◆ **Stored records**
====================

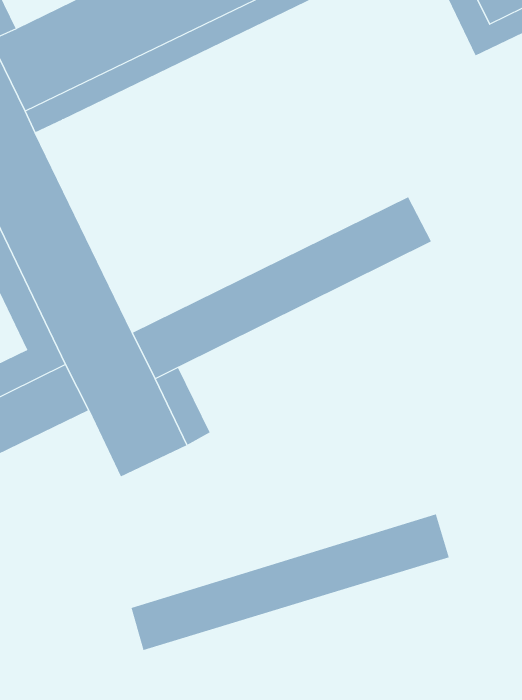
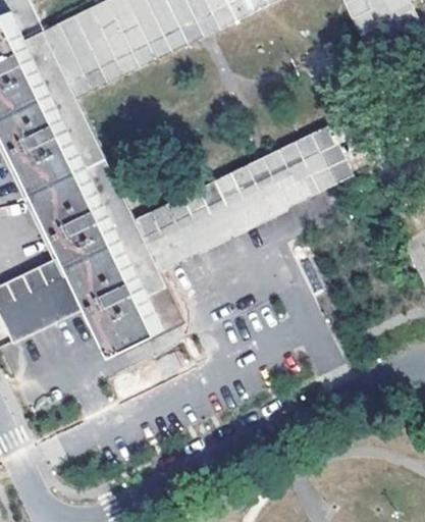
building: none -> [54,97,351,247]
building: [131,513,450,651] -> none

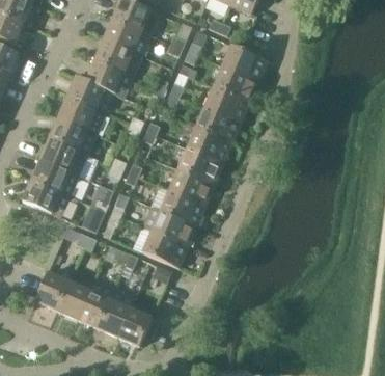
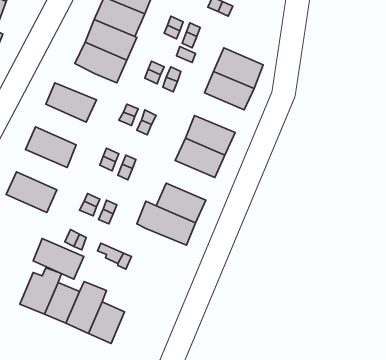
building: [222,45,268,81] -> none
building: [66,76,113,113] -> none
building: [195,107,241,143] -> none
building: [49,117,95,155] -> none
building: [31,159,78,196] -> [33,238,84,279]
building: [169,169,214,206] -> none
building: [142,232,188,268] -> none
building: [118,308,152,346] -> none

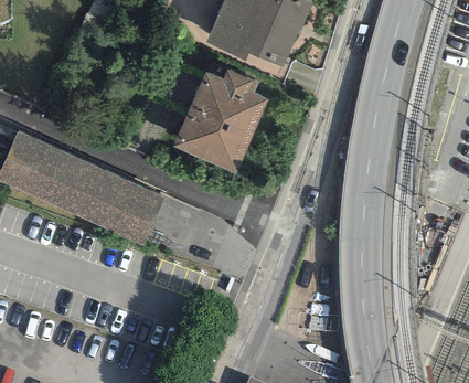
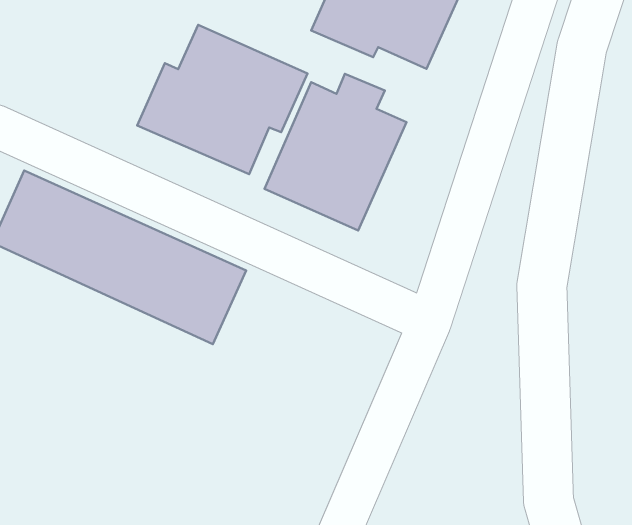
building: none -> [137,25,308,174]

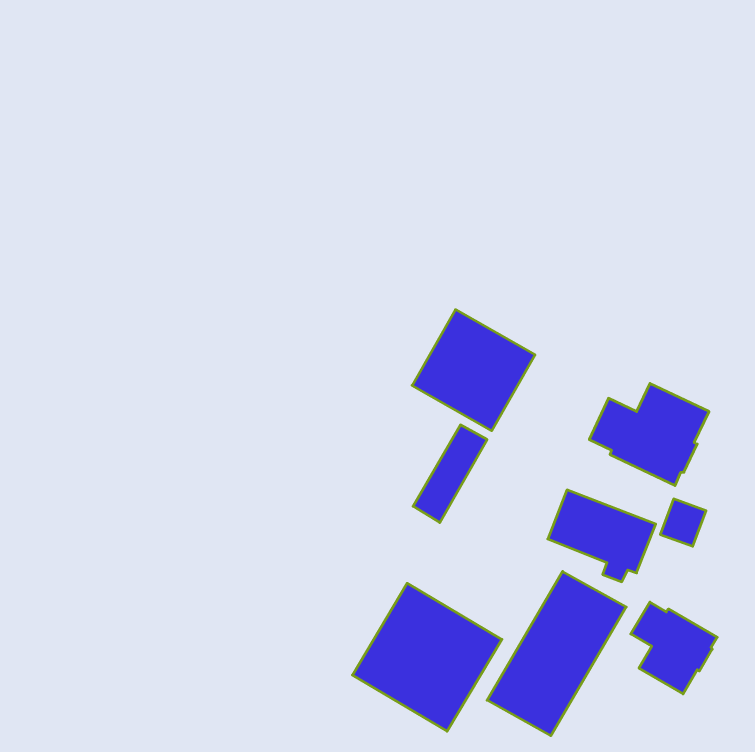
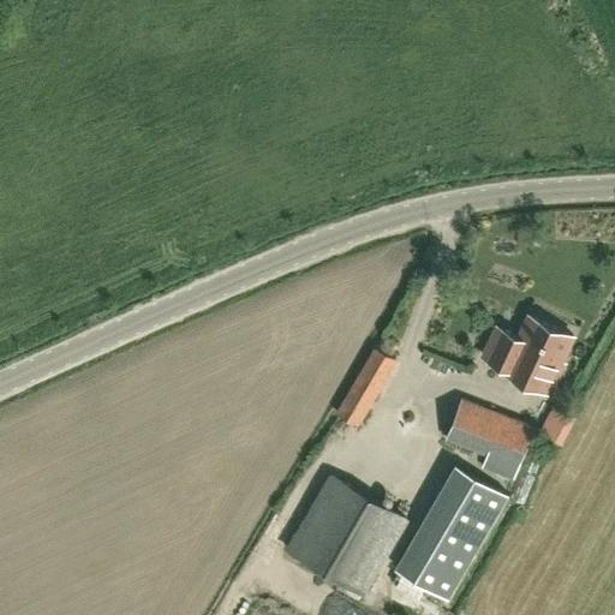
building: [412,310,535,431] -> none
building: [631,602,717,694] -> none

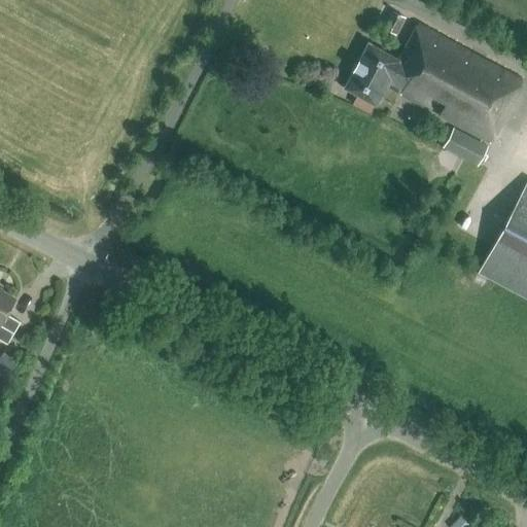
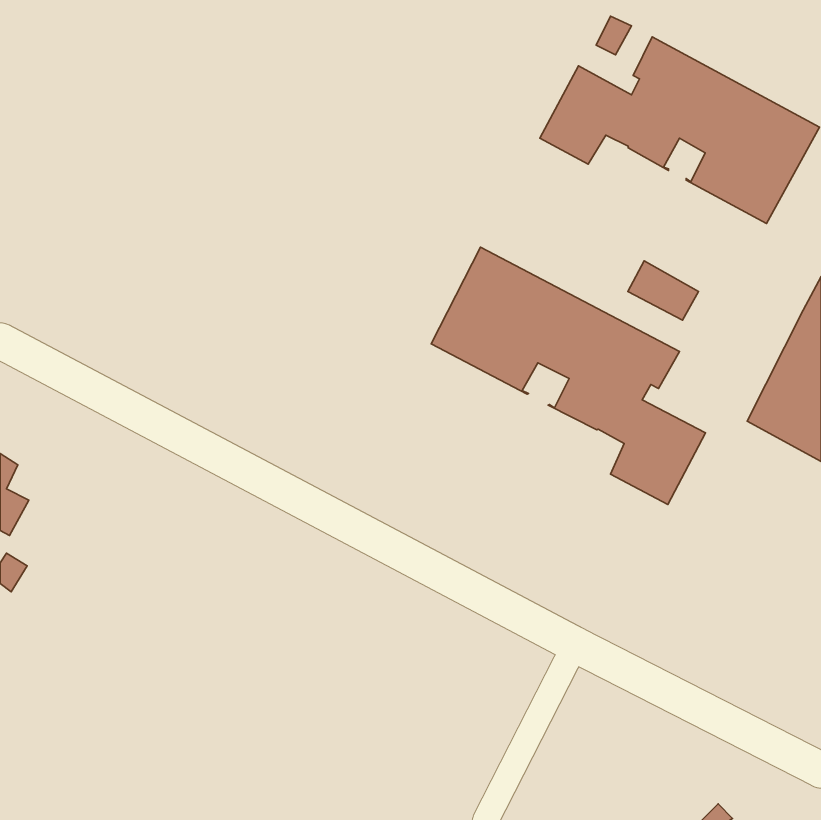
building: [444,128,489,166] -> [628,261,699,320]
building: none -> [431,247,706,504]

====================

Exact repetition of the data is needed, with no images retained.

building: none -> [54,97,351,247]
building: [131,513,450,651] -> none

building: [222,45,268,81] -> none
building: [66,76,113,113] -> none
building: [195,107,241,143] -> none
building: [49,117,95,155] -> none
building: [31,159,78,196] -> [33,238,84,279]
building: [169,169,214,206] -> none
building: [142,232,188,268] -> none
building: [118,308,152,346] -> none

building: none -> [137,25,308,174]

building: [412,310,535,431] -> none
building: [631,602,717,694] -> none

building: [444,128,489,166] -> [628,261,699,320]
building: none -> [431,247,706,504]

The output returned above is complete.